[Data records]
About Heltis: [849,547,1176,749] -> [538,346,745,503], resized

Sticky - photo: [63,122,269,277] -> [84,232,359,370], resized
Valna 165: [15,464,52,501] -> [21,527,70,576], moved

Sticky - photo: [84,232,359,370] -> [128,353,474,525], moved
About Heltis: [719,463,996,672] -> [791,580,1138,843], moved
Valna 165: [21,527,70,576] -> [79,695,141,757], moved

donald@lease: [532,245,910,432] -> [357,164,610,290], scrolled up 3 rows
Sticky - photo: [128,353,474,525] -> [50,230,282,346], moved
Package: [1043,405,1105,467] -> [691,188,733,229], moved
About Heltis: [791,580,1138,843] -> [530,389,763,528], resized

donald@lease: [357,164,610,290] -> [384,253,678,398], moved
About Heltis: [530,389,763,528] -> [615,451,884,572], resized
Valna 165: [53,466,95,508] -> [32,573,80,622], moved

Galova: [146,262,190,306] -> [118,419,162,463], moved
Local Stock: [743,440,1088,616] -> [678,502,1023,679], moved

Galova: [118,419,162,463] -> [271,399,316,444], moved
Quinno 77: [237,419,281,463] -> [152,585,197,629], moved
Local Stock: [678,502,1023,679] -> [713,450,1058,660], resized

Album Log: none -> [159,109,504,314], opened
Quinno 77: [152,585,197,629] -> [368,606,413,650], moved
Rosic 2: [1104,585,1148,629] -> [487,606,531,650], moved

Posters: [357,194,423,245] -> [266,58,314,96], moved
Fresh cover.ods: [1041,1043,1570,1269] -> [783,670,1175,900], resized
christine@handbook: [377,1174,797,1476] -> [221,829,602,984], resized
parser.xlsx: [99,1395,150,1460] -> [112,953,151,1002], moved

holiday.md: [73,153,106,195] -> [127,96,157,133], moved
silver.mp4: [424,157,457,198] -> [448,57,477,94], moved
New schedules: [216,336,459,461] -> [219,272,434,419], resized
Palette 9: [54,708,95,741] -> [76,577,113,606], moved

_PROBLEM DESCRIPTION:_
The records above need copying again. Keep each word as it is.

_REPLY:_
About Heltis: [849,547,1176,749] -> [538,346,745,503], resized

Sticky - photo: [63,122,269,277] -> [84,232,359,370], resized
Valna 165: [15,464,52,501] -> [21,527,70,576], moved

Sticky - photo: [84,232,359,370] -> [128,353,474,525], moved
About Heltis: [719,463,996,672] -> [791,580,1138,843], moved
Valna 165: [21,527,70,576] -> [79,695,141,757], moved

donald@lease: [532,245,910,432] -> [357,164,610,290], scrolled up 3 rows
Sticky - photo: [128,353,474,525] -> [50,230,282,346], moved
Package: [1043,405,1105,467] -> [691,188,733,229], moved
About Heltis: [791,580,1138,843] -> [530,389,763,528], resized

donald@lease: [357,164,610,290] -> [384,253,678,398], moved
About Heltis: [530,389,763,528] -> [615,451,884,572], resized
Valna 165: [53,466,95,508] -> [32,573,80,622], moved

Galova: [146,262,190,306] -> [118,419,162,463], moved
Local Stock: [743,440,1088,616] -> [678,502,1023,679], moved

Galova: [118,419,162,463] -> [271,399,316,444], moved
Quinno 77: [237,419,281,463] -> [152,585,197,629], moved
Local Stock: [678,502,1023,679] -> [713,450,1058,660], resized

Album Log: none -> [159,109,504,314], opened
Quinno 77: [152,585,197,629] -> [368,606,413,650], moved
Rosic 2: [1104,585,1148,629] -> [487,606,531,650], moved

Posters: [357,194,423,245] -> [266,58,314,96], moved
Fresh cover.ods: [1041,1043,1570,1269] -> [783,670,1175,900], resized
christine@handbook: [377,1174,797,1476] -> [221,829,602,984], resized
parser.xlsx: [99,1395,150,1460] -> [112,953,151,1002], moved

holiday.md: [73,153,106,195] -> [127,96,157,133], moved
silver.mp4: [424,157,457,198] -> [448,57,477,94], moved
New schedules: [216,336,459,461] -> [219,272,434,419], resized
Palette 9: [54,708,95,741] -> [76,577,113,606], moved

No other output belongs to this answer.